- _WORK INSTRUCTION_: The output has to be the full set of records, reproduced exactly, minus any picture.

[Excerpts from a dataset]
————————

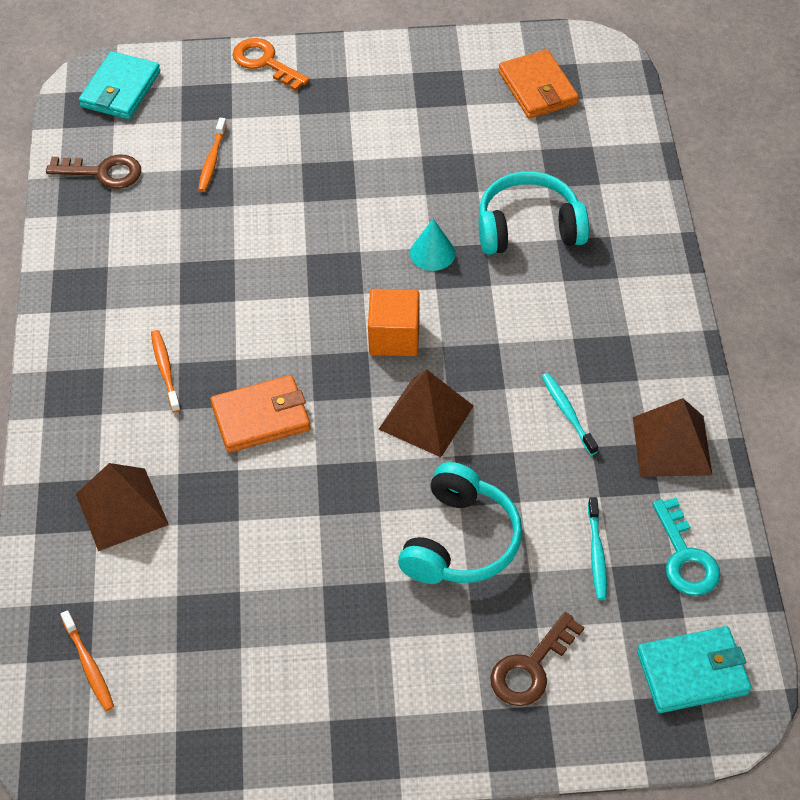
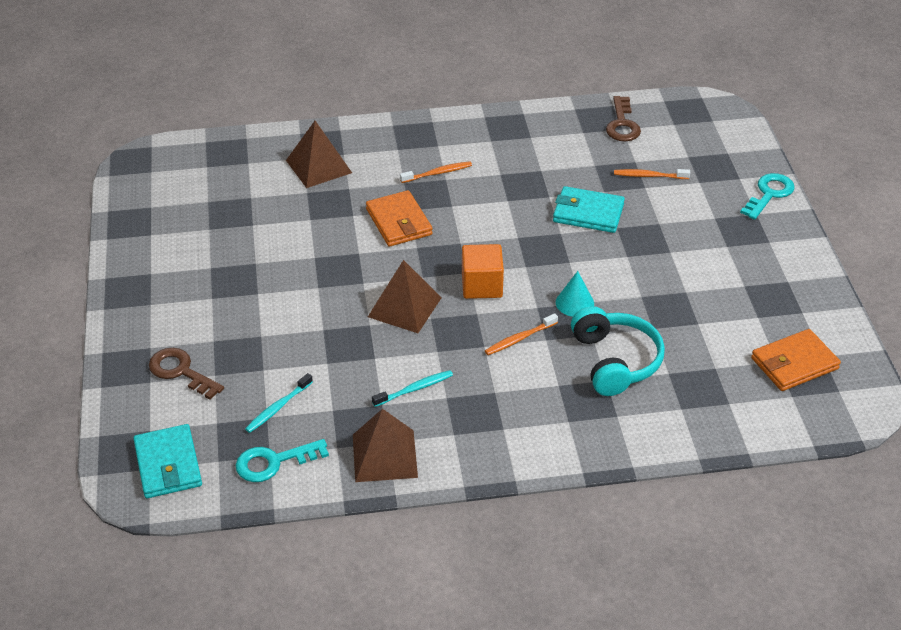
camera: 85 degrees right, 10 degrees down
(89, 666) = (200, 166): orange toothbrush -> orange toothbrush (519, 339)
(120, 89) = (712, 123): turquoise wallet -> turquoise wallet (588, 213)
(265, 62) = (769, 194): orange key -> turquoise key
(460, 541) = (290, 330): turquoise headphones -> none
(596, 554) = (278, 408): turquoise toothbrush -> turquoise toothbrush turned 45 degrees counterclockwise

————————

- _TASK ANSWER_:
camera: 85 degrees right, 10 degrees down
(89, 666) = (200, 166): orange toothbrush -> orange toothbrush (519, 339)
(120, 89) = (712, 123): turquoise wallet -> turquoise wallet (588, 213)
(265, 62) = (769, 194): orange key -> turquoise key
(460, 541) = (290, 330): turquoise headphones -> none
(596, 554) = (278, 408): turquoise toothbrush -> turquoise toothbrush turned 45 degrees counterclockwise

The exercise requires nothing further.